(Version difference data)
--

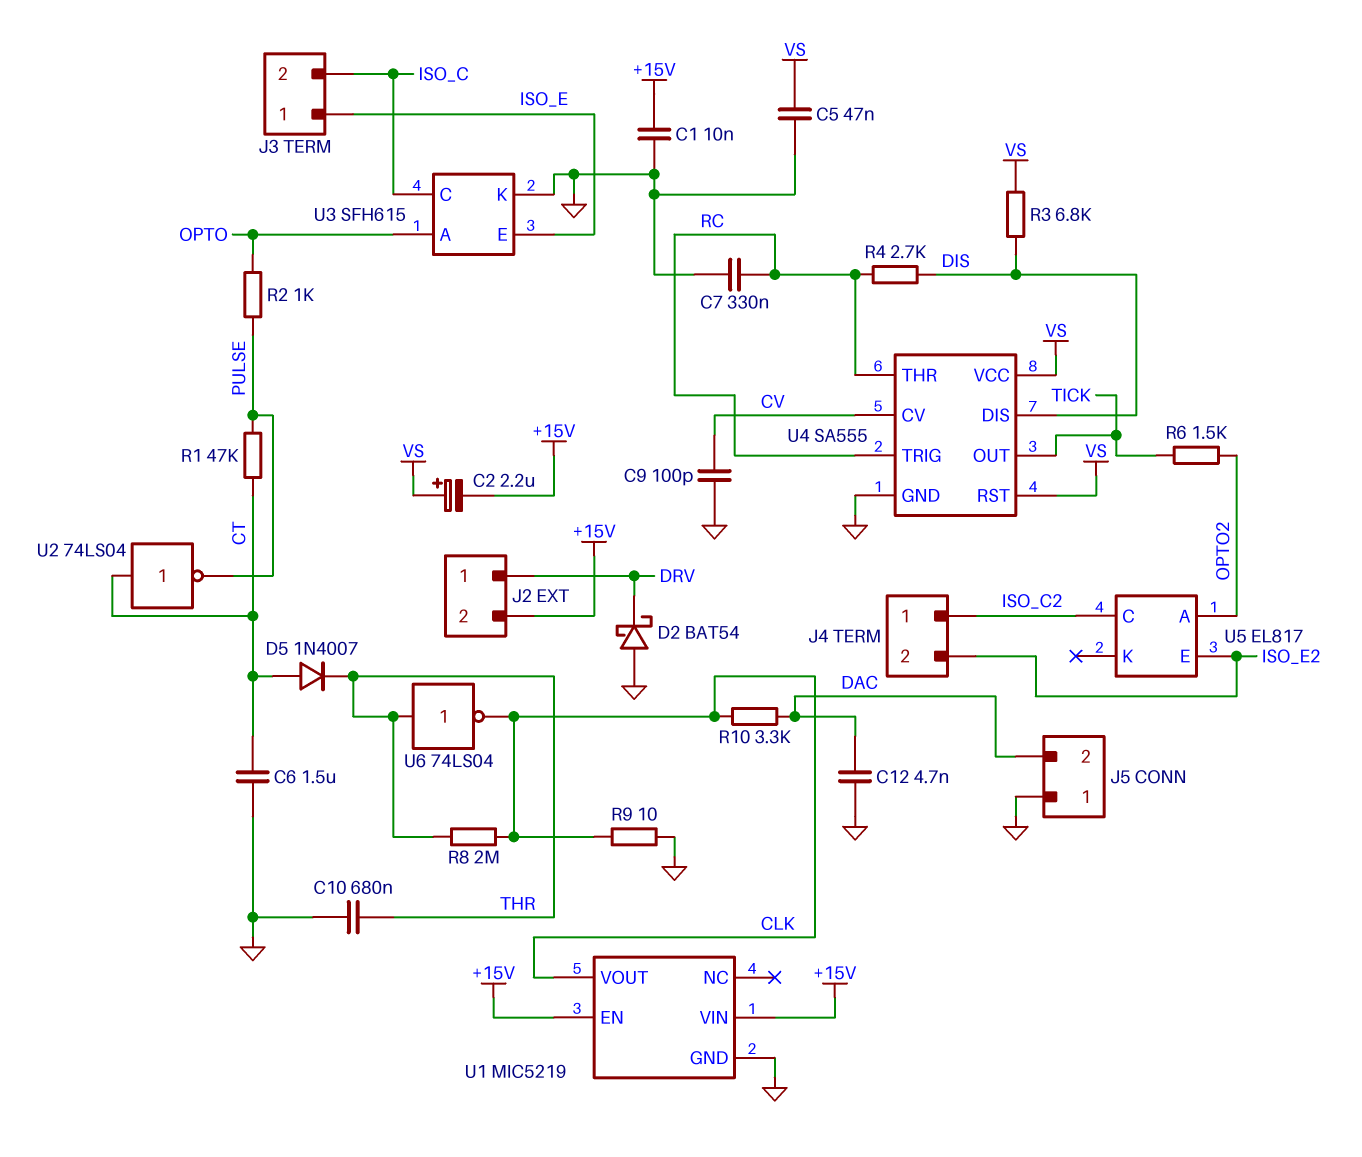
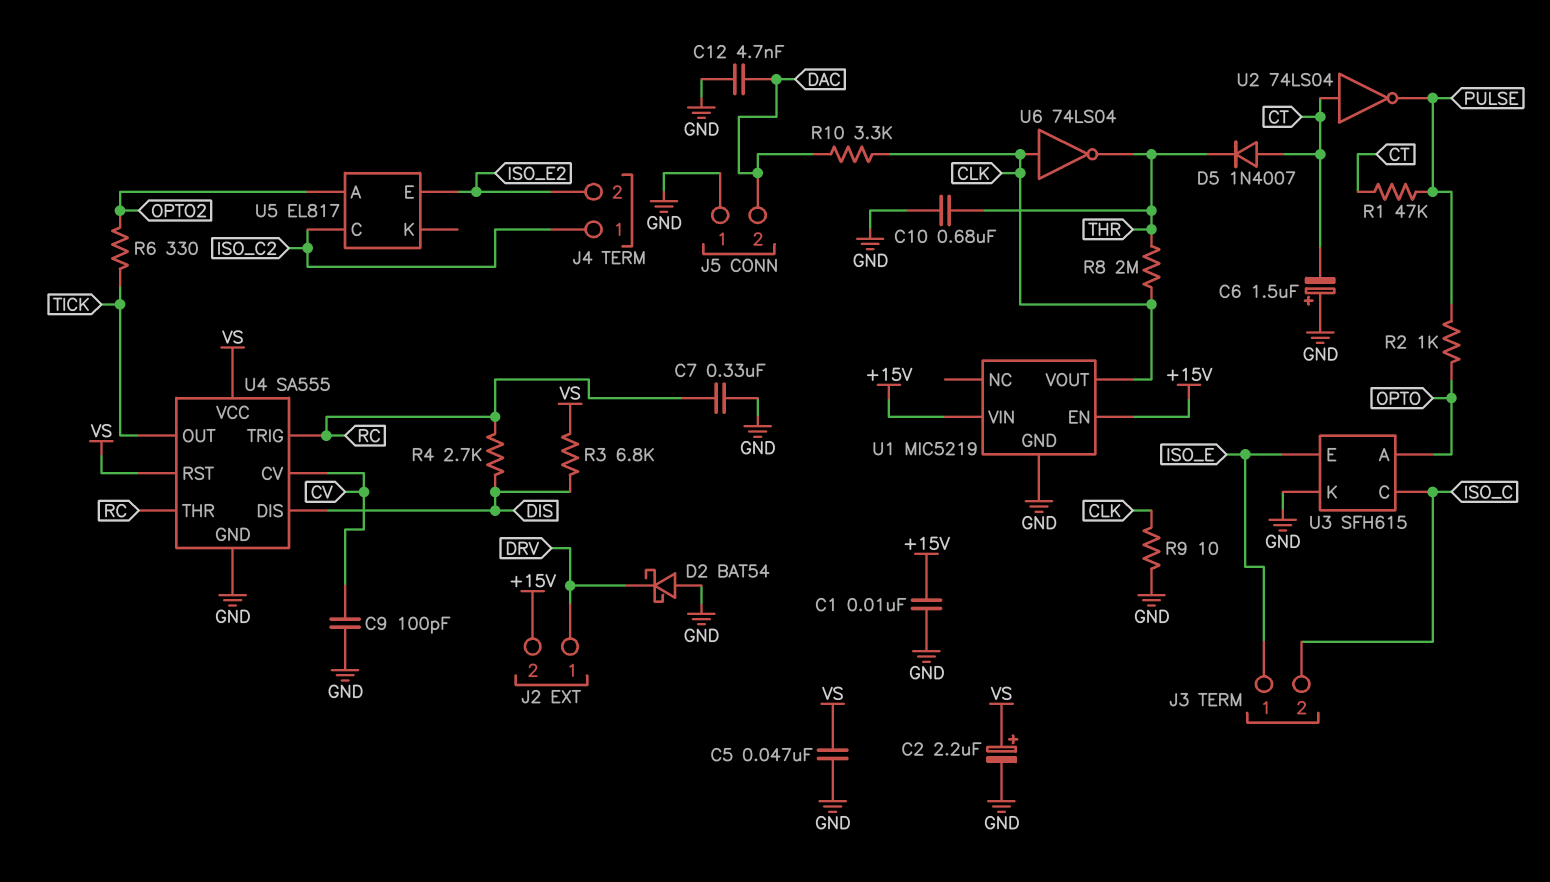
C2: 2.2uF (plus VS, minus +15V) -> 2.2uF (plus VS, minus GND)
C6: 1.5uF (CT, GND) -> 1.5uF (plus GND, minus CT)
R6: 1.5k (OPTO2, TICK) -> 330 (OPTO2, TICK)
U6: NOT 74LS04 (in THR, out CLK) -> NOT 74LS04 (in CLK, out THR)

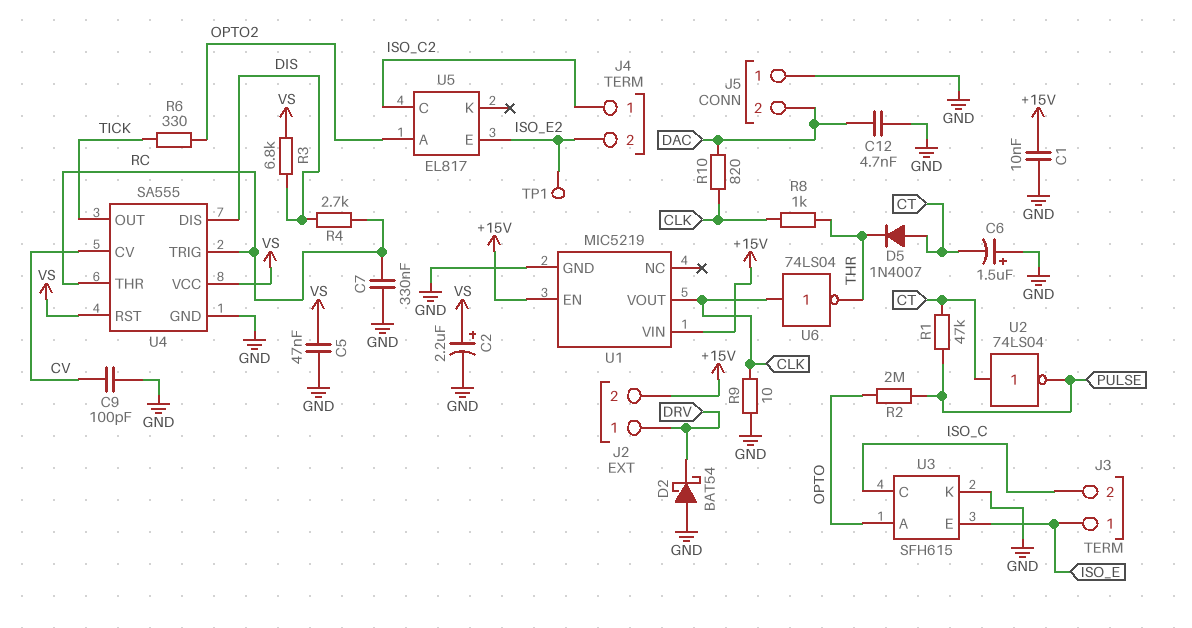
C10: 680nF (GND, THR) -> none
R2: 1k (OPTO, PULSE) -> 2M (OPTO, PULSE)
R8: 2M (CLK, THR) -> 1k (CLK, THR)
R10: 3.3k (CLK, DAC) -> 820 (CLK, DAC)
TP1: none -> test point (ISO_E2)

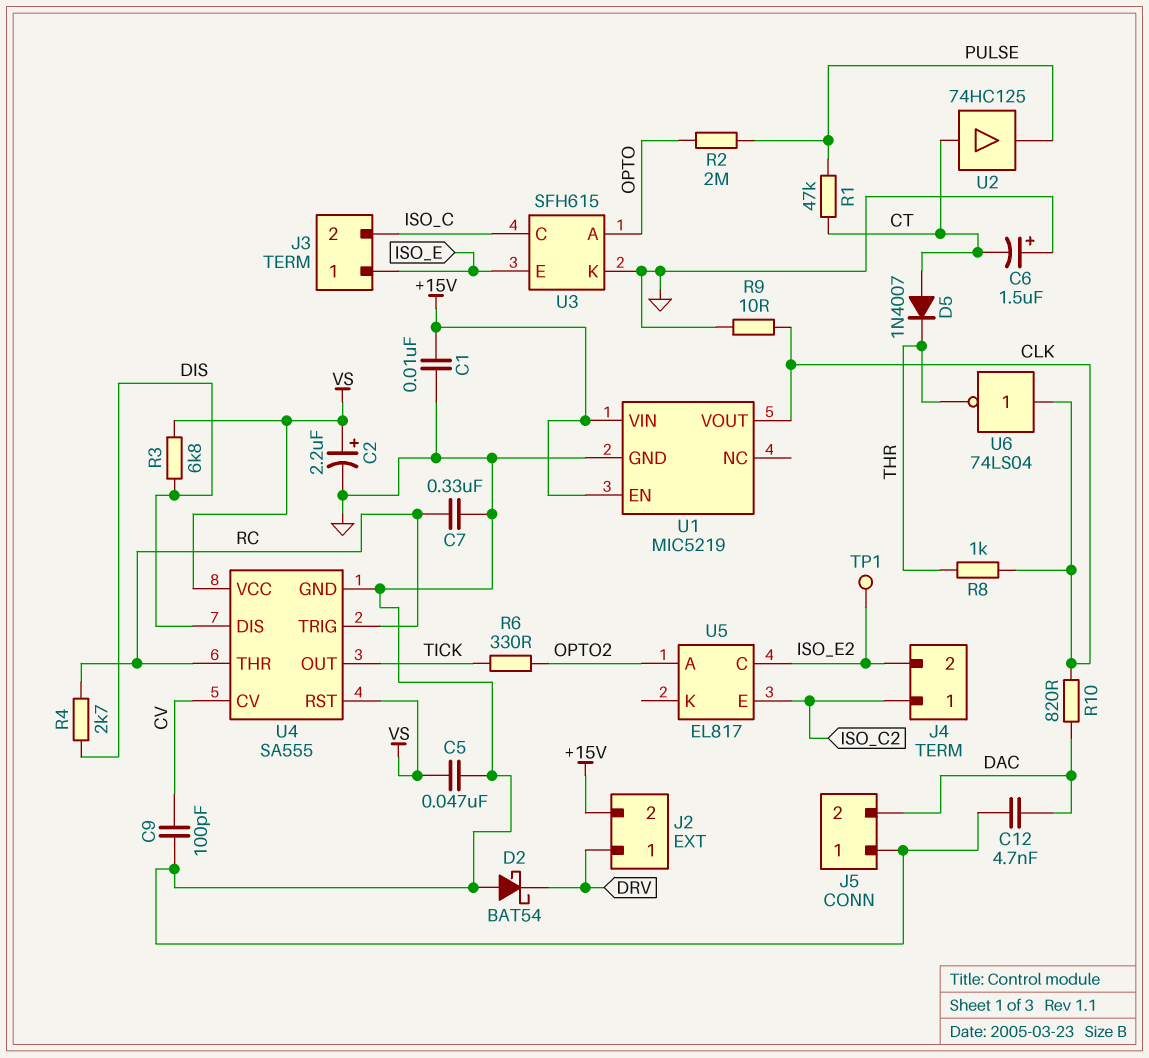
U2: NOT 74LS04 (in CT, out PULSE) -> buffer 74HC125 (in CT, out PULSE)
U5 pin C: ISO_C2 -> ISO_E2
U5 pin E: ISO_E2 -> ISO_C2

--

Print, exactly and only, the lines running from the line with "TP1: none -> test point (ISO_E2)" through the last line of the data, including both. Skip any picture.

> [ANSWER FOR THE TASK]
TP1: none -> test point (ISO_E2)

U2: NOT 74LS04 (in CT, out PULSE) -> buffer 74HC125 (in CT, out PULSE)
U5 pin C: ISO_C2 -> ISO_E2
U5 pin E: ISO_E2 -> ISO_C2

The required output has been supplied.